**Exercise objective**
Retype only the lines running from the beginning of the entries below to the line with "in_second: [339, 346, 42, 31]", both included. Do not include pictures.

[[ Source data, beginning ]]

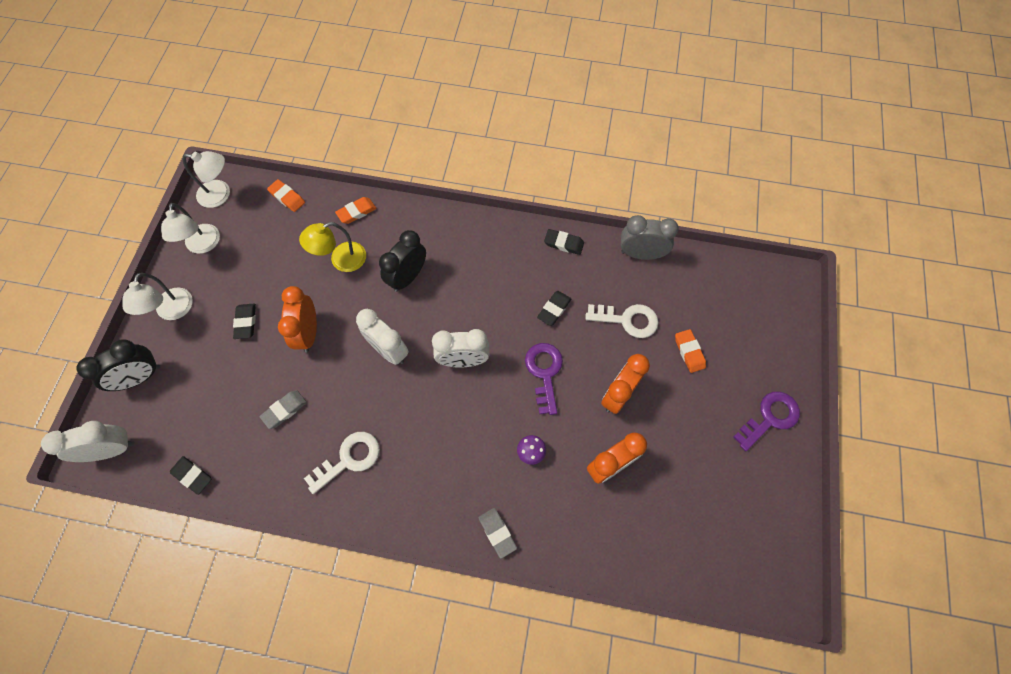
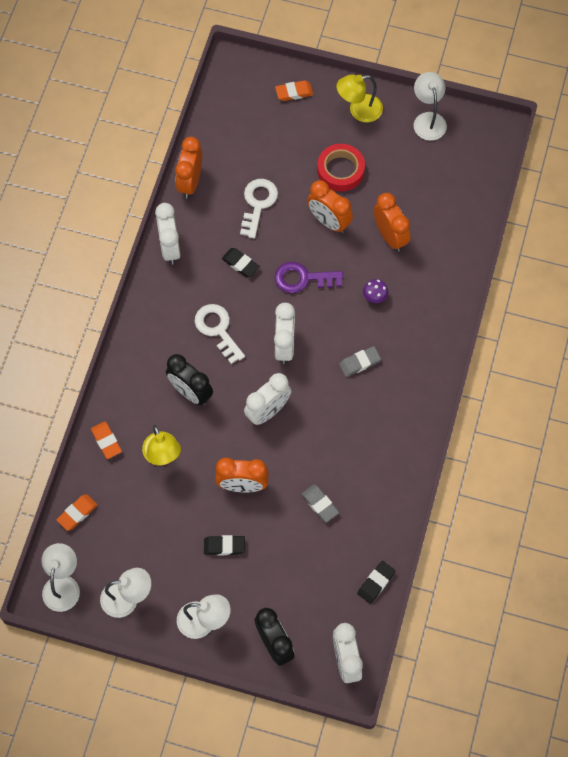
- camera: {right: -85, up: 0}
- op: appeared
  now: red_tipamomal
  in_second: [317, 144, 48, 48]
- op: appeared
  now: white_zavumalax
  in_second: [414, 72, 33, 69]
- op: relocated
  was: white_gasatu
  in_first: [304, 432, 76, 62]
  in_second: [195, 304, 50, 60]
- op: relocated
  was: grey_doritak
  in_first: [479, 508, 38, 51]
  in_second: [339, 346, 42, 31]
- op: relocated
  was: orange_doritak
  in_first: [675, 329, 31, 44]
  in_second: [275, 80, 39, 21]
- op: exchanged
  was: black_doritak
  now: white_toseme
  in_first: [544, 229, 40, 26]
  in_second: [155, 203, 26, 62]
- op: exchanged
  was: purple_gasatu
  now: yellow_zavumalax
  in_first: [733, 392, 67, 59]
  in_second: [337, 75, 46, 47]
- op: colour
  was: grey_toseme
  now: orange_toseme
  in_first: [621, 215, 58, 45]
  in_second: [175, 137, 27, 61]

[[ Source data, end ]]

**Finished exercise**
- camera: {right: -85, up: 0}
- op: appeared
  now: red_tipamomal
  in_second: [317, 144, 48, 48]
- op: appeared
  now: white_zavumalax
  in_second: [414, 72, 33, 69]
- op: relocated
  was: white_gasatu
  in_first: [304, 432, 76, 62]
  in_second: [195, 304, 50, 60]
- op: relocated
  was: grey_doritak
  in_first: [479, 508, 38, 51]
  in_second: [339, 346, 42, 31]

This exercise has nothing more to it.